→ Direction: Can you locate every line in the records below that contains the word "white" and copy each one out?

→ The data:
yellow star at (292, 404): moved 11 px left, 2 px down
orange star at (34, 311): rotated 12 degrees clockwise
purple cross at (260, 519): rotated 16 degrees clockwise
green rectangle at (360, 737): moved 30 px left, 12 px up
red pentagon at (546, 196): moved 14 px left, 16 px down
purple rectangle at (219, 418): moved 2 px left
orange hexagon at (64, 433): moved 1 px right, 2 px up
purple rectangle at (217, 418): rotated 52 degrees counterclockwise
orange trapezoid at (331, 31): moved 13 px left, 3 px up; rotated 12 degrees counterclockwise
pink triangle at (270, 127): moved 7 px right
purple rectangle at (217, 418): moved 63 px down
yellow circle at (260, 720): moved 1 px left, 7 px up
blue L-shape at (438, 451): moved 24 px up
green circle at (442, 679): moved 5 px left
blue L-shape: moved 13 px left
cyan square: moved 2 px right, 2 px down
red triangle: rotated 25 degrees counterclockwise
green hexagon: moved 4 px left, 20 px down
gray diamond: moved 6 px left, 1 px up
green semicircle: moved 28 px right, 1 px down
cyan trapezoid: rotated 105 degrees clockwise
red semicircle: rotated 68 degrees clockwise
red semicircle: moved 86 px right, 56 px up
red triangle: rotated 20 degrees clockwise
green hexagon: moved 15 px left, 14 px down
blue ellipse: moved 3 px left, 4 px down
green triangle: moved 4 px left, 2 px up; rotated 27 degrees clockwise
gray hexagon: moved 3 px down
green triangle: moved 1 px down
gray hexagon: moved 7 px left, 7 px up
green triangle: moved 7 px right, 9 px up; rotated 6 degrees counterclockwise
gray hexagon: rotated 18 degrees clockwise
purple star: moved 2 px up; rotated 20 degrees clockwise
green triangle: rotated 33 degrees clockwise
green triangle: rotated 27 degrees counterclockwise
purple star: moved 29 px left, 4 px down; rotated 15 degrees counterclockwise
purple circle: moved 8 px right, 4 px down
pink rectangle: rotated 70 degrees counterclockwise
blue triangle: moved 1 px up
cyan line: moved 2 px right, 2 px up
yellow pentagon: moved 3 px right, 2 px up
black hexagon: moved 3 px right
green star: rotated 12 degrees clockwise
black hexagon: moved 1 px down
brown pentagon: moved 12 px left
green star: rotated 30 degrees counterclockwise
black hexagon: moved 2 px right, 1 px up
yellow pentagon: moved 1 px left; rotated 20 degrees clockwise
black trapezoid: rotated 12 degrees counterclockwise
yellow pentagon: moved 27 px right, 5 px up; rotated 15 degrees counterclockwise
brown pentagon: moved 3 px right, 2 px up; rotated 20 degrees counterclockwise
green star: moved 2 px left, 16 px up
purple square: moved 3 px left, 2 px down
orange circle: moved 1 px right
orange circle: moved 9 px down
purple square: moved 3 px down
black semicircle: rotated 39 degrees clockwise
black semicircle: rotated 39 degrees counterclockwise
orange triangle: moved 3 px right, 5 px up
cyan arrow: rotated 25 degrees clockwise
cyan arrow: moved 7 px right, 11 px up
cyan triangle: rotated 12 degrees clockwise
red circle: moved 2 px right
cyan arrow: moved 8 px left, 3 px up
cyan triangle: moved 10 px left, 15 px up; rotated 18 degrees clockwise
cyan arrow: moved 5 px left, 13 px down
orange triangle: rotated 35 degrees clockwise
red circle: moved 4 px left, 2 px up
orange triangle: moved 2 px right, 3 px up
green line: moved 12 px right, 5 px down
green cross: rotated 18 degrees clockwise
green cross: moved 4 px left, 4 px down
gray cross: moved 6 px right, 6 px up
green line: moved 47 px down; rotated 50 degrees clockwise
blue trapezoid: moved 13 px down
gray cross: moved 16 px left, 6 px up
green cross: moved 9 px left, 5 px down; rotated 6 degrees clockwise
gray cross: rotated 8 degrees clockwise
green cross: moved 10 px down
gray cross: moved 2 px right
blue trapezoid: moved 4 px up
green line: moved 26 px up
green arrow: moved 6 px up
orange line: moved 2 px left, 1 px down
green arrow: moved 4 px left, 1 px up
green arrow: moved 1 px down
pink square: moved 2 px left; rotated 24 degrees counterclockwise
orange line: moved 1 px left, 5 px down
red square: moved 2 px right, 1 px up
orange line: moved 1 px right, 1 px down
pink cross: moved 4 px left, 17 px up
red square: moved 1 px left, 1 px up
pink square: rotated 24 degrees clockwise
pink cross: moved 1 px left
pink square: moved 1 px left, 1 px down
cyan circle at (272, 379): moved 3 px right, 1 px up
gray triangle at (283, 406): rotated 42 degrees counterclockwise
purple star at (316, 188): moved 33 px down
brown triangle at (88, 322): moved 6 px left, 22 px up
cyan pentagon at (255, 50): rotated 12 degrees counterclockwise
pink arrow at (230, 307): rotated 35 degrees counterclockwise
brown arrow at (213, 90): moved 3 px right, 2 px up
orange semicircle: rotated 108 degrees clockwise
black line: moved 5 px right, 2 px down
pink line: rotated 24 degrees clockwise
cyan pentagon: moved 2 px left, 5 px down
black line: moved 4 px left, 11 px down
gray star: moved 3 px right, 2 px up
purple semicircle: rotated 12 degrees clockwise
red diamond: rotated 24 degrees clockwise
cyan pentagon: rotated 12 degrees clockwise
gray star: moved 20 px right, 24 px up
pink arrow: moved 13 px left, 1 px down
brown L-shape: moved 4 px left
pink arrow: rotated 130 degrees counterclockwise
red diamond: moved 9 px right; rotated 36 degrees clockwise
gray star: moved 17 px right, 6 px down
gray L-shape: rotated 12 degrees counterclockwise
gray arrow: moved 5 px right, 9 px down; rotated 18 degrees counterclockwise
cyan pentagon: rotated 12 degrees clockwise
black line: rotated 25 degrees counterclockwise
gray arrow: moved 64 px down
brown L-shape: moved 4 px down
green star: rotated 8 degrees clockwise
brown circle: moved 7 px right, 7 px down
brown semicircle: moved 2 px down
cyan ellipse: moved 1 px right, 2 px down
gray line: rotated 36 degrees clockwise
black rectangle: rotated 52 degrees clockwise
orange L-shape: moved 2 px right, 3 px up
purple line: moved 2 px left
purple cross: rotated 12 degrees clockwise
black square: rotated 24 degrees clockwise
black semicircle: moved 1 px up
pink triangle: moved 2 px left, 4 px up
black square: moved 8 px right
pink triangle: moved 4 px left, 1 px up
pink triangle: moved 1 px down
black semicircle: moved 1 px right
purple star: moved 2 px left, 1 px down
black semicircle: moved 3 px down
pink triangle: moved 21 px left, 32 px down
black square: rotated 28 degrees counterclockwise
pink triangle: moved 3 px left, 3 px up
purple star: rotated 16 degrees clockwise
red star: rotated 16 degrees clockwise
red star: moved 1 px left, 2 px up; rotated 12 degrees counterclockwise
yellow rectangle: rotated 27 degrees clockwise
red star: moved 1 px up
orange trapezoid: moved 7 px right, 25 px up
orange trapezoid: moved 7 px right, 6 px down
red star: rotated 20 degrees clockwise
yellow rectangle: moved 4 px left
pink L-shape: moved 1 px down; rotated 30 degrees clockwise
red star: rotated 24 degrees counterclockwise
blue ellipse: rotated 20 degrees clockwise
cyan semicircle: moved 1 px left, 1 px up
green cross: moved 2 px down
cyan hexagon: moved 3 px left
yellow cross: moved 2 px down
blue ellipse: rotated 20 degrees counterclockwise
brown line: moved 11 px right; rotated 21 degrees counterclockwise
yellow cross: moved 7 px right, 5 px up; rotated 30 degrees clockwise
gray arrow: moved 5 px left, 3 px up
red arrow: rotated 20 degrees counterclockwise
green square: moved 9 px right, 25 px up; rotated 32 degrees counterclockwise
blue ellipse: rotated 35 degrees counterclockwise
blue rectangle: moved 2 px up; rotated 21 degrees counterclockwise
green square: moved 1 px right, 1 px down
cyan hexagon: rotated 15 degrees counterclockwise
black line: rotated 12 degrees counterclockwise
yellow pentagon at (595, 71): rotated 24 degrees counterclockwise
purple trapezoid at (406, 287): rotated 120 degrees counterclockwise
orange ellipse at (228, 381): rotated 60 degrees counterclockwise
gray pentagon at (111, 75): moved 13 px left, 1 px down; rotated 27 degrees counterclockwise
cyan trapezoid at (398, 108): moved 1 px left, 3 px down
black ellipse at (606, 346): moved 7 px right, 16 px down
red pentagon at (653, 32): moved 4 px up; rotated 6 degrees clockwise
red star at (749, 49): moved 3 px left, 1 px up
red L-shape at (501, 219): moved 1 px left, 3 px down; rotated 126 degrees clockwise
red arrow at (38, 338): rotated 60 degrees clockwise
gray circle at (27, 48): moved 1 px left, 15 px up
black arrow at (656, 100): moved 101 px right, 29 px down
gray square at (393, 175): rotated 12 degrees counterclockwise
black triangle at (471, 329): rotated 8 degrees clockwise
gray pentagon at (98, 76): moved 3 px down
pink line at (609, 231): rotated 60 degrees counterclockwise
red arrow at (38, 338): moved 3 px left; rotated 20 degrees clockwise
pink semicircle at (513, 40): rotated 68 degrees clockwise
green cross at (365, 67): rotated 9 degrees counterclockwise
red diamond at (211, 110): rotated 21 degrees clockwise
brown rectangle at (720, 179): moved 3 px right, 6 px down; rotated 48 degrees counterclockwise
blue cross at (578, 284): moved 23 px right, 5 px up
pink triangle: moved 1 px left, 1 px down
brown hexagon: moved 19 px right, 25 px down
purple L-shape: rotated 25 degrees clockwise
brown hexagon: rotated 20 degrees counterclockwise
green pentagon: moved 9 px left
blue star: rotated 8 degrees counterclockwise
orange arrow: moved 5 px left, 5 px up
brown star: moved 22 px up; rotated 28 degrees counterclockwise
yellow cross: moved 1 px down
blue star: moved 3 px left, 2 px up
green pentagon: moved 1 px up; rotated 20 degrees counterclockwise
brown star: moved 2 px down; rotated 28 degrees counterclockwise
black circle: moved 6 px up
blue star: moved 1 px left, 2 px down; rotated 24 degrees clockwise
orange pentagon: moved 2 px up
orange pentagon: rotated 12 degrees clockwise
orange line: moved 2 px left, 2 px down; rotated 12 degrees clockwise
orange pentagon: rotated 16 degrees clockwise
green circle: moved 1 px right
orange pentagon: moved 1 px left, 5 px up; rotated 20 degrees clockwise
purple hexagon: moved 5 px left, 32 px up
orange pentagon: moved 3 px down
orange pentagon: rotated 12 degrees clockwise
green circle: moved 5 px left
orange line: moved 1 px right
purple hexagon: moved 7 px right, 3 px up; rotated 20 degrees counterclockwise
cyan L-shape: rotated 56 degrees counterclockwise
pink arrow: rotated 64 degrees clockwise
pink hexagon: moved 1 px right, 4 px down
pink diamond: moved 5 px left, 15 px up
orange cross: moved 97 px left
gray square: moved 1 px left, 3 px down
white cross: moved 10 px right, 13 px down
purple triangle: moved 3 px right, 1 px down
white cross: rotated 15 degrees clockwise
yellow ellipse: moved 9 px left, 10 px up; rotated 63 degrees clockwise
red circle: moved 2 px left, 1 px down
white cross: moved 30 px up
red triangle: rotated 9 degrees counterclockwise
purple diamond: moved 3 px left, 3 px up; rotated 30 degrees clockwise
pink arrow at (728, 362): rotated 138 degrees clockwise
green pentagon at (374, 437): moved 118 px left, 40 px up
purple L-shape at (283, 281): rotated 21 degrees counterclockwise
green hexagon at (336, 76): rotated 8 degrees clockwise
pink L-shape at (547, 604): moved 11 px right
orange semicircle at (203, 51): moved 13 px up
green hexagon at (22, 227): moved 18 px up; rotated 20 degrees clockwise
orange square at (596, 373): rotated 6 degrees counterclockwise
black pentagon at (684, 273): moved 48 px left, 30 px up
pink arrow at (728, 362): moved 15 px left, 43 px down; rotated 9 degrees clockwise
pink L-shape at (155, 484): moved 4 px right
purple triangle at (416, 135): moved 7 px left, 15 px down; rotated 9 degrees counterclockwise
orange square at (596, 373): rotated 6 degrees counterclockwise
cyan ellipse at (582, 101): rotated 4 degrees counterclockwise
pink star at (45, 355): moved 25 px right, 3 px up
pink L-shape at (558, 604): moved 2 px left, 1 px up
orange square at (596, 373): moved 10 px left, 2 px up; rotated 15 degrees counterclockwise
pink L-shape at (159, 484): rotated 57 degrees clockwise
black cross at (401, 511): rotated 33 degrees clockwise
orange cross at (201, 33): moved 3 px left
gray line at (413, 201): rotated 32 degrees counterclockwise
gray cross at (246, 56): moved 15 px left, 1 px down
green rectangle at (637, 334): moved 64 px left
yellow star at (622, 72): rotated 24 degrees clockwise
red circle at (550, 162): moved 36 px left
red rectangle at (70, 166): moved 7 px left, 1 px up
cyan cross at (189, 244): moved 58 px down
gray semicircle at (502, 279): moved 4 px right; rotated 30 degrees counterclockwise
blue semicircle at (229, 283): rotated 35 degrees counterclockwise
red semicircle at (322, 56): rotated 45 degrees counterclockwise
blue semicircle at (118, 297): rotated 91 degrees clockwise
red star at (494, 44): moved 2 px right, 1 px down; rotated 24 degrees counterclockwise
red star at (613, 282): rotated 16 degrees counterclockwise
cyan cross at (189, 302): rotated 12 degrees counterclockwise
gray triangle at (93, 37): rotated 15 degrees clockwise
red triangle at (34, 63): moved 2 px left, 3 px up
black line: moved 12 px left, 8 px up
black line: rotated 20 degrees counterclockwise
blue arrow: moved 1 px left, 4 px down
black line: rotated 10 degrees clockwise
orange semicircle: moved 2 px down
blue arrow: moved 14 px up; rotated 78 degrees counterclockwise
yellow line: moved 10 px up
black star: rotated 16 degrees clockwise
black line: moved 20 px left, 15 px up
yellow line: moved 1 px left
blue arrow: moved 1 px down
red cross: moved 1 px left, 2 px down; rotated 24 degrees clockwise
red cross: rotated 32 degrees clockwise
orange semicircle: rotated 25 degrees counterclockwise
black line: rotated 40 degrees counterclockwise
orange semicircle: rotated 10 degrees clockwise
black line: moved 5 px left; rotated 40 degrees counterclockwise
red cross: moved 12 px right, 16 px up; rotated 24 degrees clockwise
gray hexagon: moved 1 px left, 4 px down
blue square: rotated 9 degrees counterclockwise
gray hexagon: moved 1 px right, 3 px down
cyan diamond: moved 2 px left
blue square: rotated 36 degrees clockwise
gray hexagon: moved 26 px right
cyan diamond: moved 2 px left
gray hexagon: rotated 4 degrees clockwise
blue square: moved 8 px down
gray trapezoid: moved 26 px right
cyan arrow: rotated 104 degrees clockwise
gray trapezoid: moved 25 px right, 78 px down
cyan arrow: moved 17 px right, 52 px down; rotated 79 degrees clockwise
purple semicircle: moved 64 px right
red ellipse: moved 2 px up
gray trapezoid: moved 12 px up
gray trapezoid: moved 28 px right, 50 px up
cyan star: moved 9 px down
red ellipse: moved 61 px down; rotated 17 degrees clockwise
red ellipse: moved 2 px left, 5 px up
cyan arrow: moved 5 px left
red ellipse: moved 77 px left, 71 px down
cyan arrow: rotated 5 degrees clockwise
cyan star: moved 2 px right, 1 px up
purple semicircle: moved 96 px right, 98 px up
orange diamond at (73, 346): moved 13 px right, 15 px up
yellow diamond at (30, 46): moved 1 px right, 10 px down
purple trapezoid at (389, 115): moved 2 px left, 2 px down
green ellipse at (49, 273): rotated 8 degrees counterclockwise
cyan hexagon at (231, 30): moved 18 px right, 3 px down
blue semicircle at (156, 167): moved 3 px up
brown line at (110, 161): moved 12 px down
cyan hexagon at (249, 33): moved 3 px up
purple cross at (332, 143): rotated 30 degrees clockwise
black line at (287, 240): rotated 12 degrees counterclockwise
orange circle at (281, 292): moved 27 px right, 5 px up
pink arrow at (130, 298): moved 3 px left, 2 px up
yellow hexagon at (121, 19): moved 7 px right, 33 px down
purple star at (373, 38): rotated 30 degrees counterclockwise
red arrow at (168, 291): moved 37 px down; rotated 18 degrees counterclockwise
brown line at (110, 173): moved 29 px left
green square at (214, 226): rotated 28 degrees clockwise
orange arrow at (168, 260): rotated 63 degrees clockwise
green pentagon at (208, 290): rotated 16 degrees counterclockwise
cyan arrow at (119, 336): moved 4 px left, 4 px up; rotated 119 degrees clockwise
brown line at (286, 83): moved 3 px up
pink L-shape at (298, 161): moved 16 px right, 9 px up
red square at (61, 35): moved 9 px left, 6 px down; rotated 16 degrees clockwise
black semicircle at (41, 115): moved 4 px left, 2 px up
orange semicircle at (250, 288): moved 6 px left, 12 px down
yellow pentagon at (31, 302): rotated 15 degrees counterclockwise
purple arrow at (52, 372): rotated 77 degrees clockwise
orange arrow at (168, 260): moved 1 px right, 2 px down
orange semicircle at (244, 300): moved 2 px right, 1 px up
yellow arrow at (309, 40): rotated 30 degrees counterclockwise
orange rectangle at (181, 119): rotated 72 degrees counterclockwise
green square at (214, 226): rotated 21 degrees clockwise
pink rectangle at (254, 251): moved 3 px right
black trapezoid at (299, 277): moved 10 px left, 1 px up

→ Task response:
white cross: moved 10 px right, 13 px down
white cross: rotated 15 degrees clockwise
white cross: moved 30 px up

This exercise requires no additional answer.